-------- EXTRACTED RECORDS --------

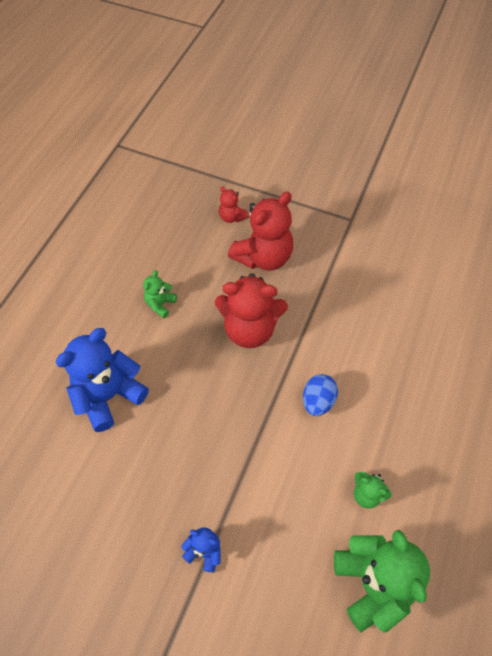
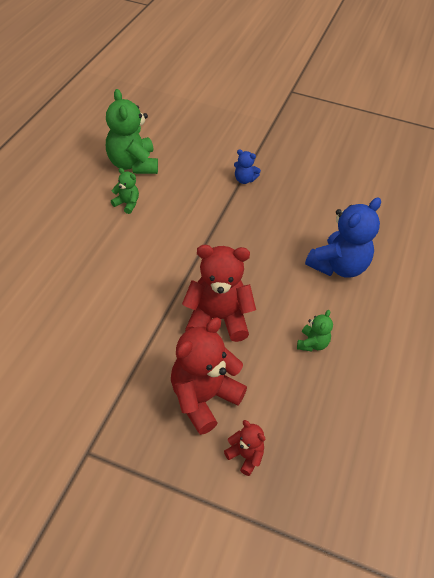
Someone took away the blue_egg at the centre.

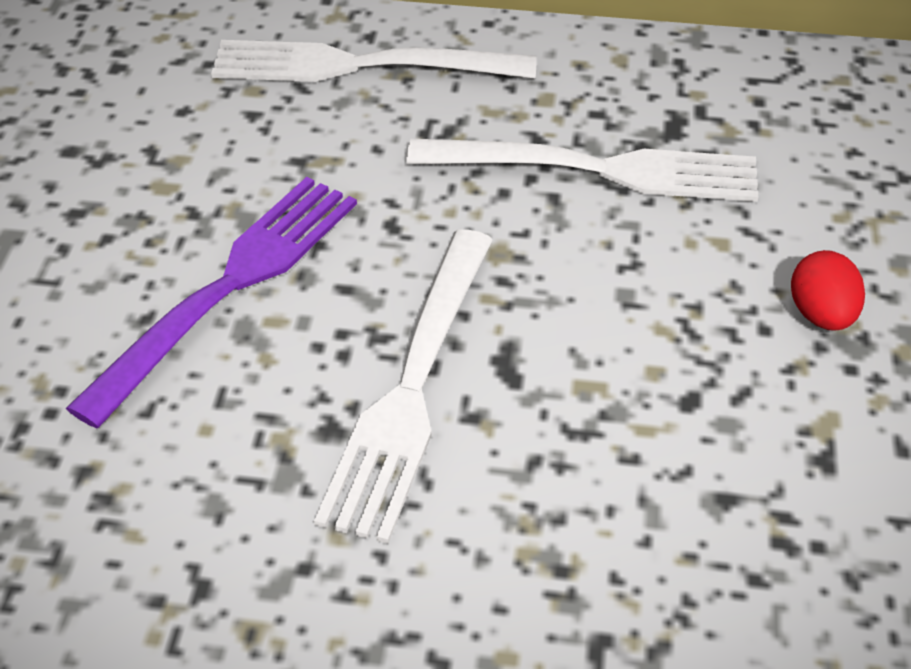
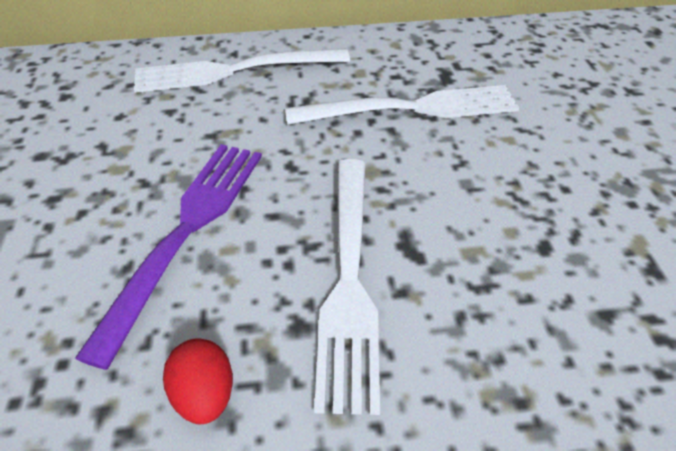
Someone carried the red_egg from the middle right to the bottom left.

--------
-------- EXTRACTED RECORDS --------

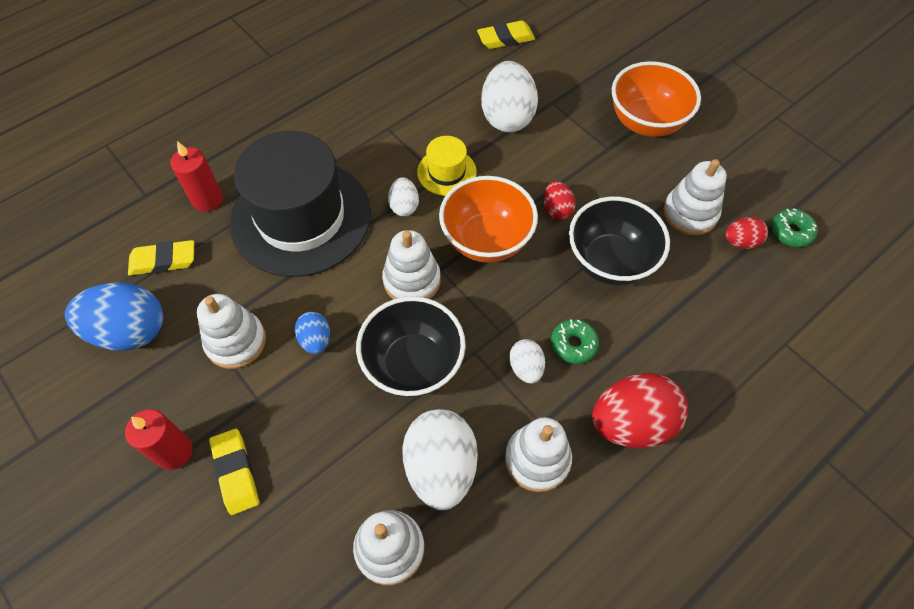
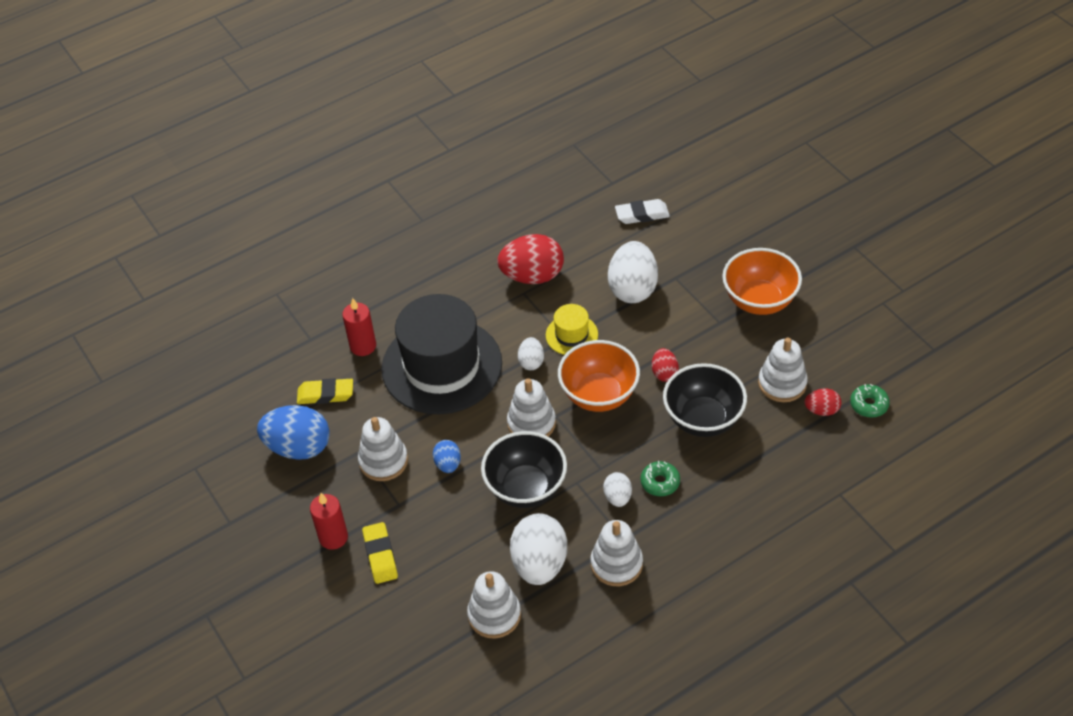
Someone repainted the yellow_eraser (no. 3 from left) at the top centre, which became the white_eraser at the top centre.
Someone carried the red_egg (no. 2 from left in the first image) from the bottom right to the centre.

--------
-------- EXTRACTED RECORDS --------

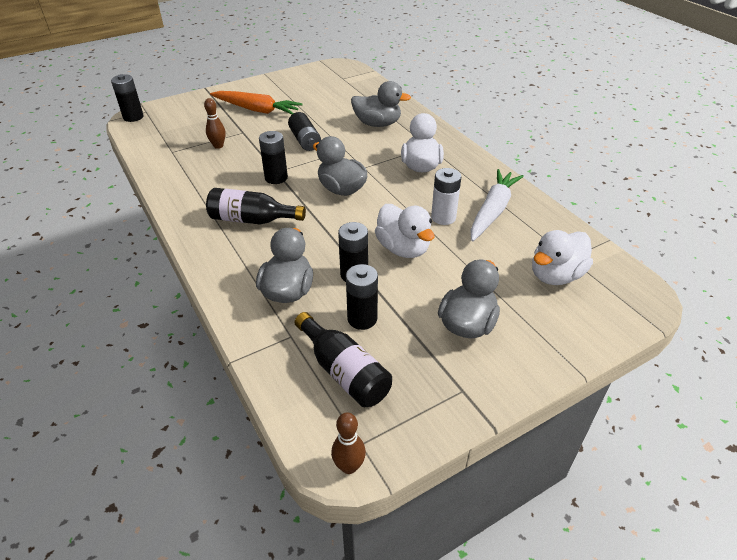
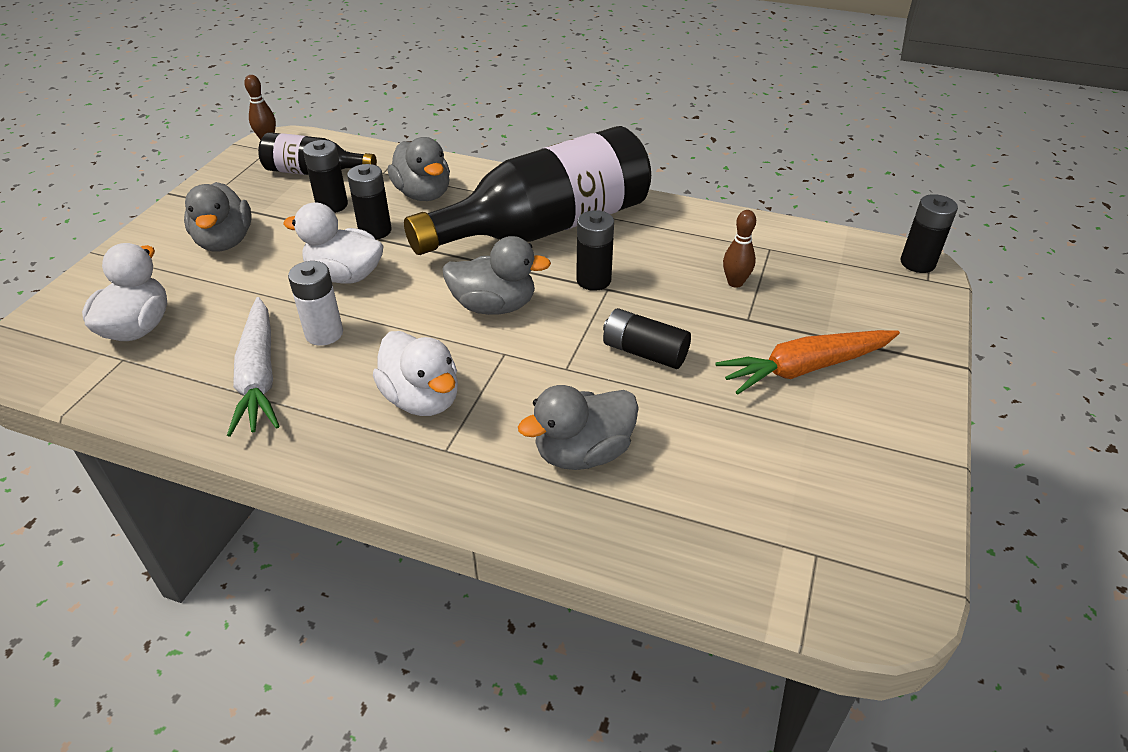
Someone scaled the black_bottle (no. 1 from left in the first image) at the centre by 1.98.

--------

## TASK TO COMPLETE
There is a line with "Someone repainted the" and a line with "Someone carried the red_egg (no." above. Copy exactly those two lines and all lines between them, with nothing else.

## WORKED SOLUTION
Someone repainted the yellow_eraser (no. 3 from left) at the top centre, which became the white_eraser at the top centre.
Someone carried the red_egg (no. 2 from left in the first image) from the bottom right to the centre.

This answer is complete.